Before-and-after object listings

_ _ _ _ _ _ _

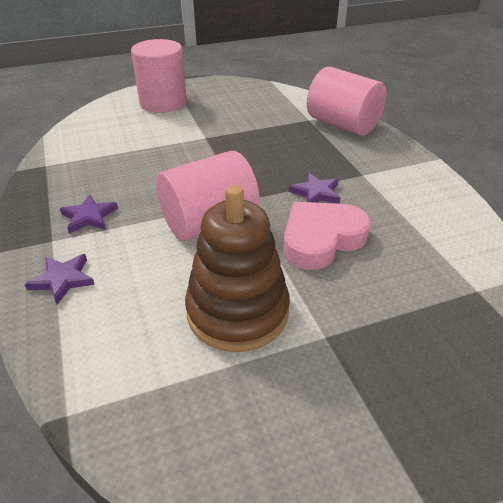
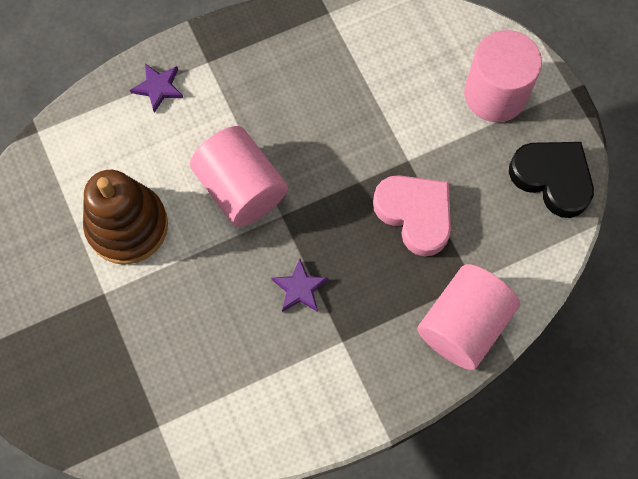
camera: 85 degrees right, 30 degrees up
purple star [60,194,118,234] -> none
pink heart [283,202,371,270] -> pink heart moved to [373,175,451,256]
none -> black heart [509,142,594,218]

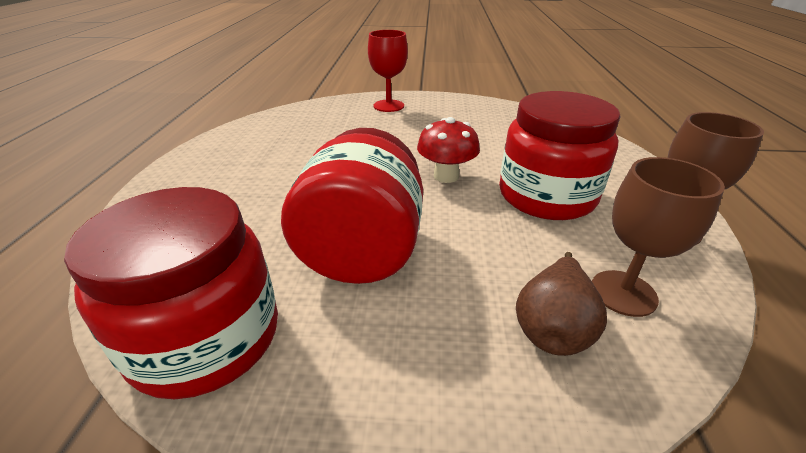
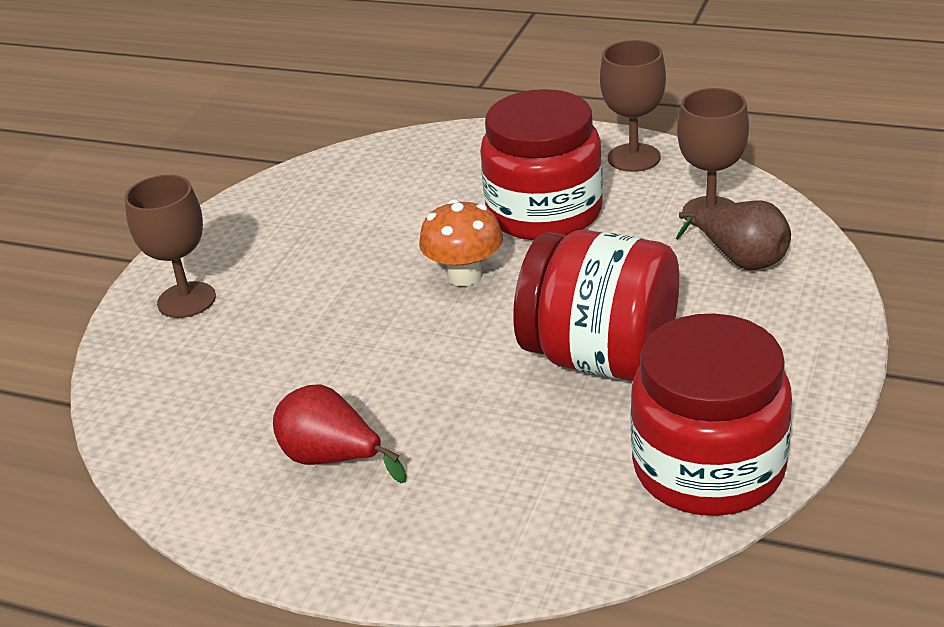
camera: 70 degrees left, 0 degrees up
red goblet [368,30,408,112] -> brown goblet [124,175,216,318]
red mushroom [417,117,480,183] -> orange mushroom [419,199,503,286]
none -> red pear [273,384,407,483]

_ _ _ _ _ _ _

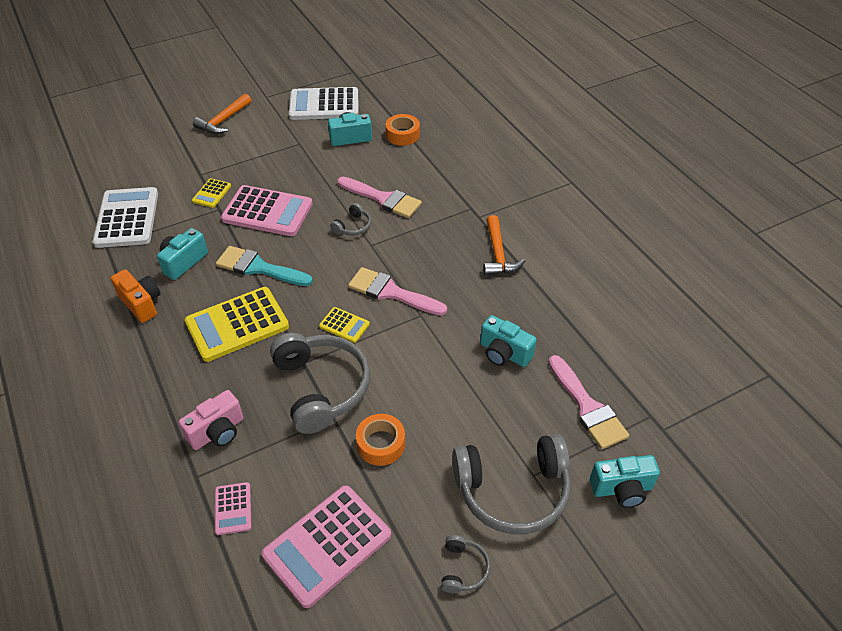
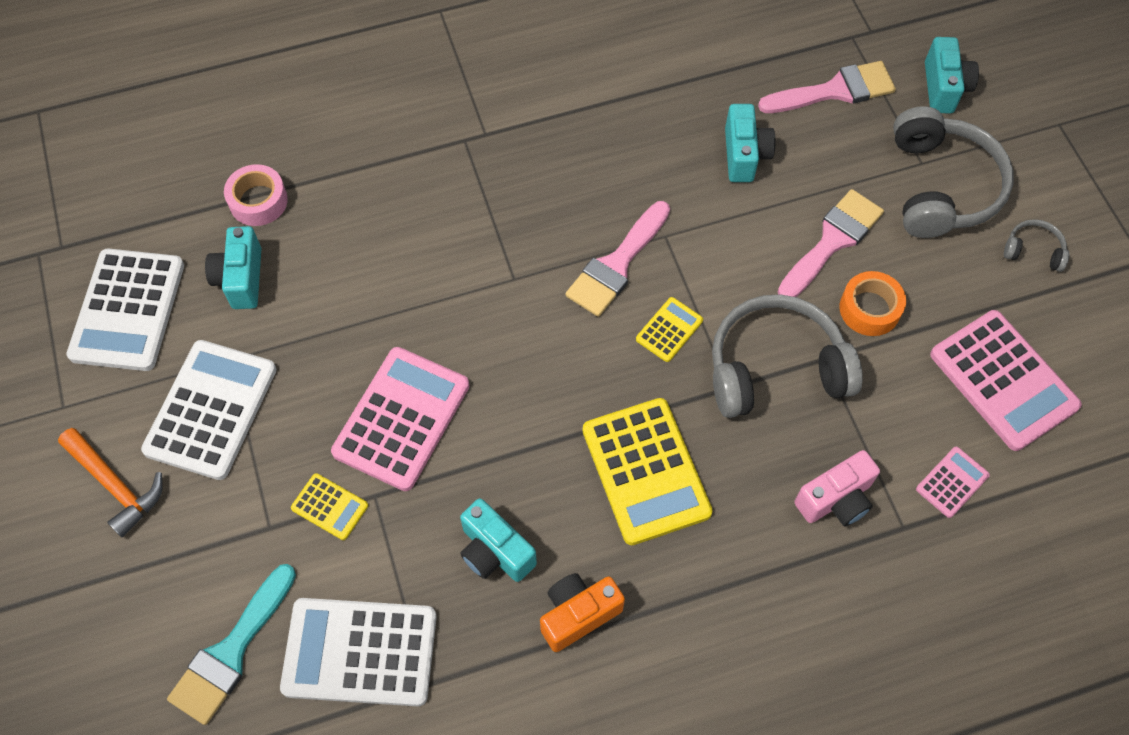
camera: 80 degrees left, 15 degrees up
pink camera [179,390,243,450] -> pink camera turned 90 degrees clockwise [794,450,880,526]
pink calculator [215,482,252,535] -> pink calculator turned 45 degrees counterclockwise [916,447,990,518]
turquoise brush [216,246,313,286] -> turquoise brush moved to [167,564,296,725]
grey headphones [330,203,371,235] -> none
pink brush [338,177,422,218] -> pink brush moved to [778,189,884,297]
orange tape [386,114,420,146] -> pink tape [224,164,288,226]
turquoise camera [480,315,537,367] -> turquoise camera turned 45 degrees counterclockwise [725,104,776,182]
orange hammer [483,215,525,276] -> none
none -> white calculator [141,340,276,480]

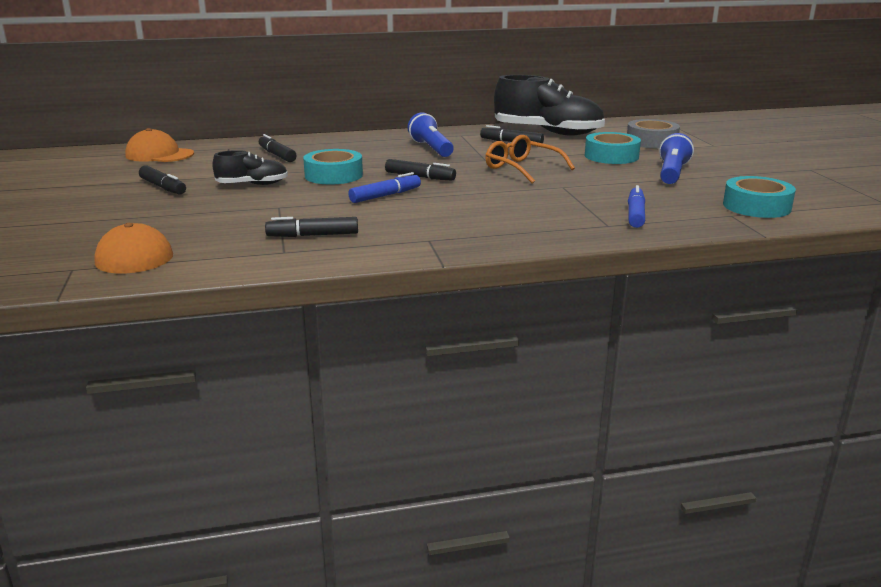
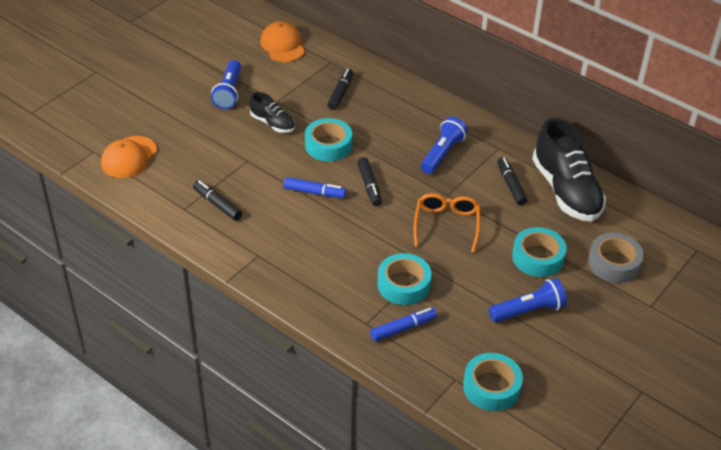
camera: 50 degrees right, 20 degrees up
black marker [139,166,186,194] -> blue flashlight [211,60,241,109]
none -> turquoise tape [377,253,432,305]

_ _ _ _ _ _ _

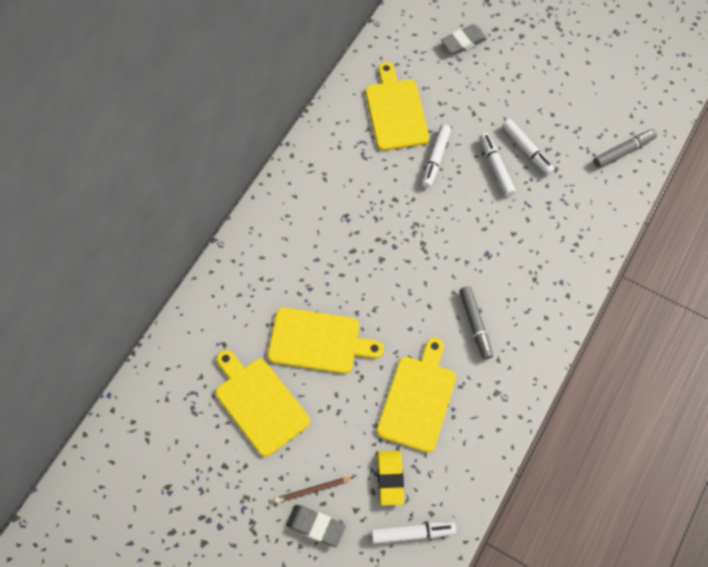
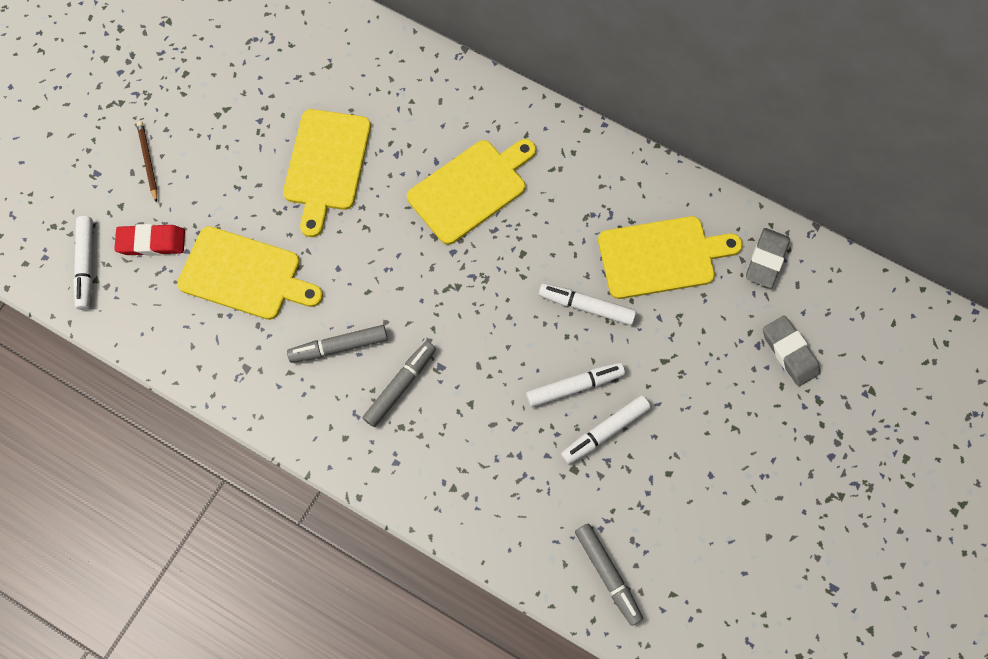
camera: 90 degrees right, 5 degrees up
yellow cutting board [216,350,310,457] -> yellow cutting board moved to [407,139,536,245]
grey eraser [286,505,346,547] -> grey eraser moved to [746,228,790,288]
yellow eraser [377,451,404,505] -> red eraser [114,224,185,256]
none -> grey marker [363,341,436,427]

_ _ _ _ _ _ _

Work to be completed. In the data above, start at the line that has "black marker [139,166,186,194]", stop after the line that has "none -> turquoise tape [377,253,432,305]", and print every line in between exactly as it stands.

Your response.
black marker [139,166,186,194] -> blue flashlight [211,60,241,109]
none -> turquoise tape [377,253,432,305]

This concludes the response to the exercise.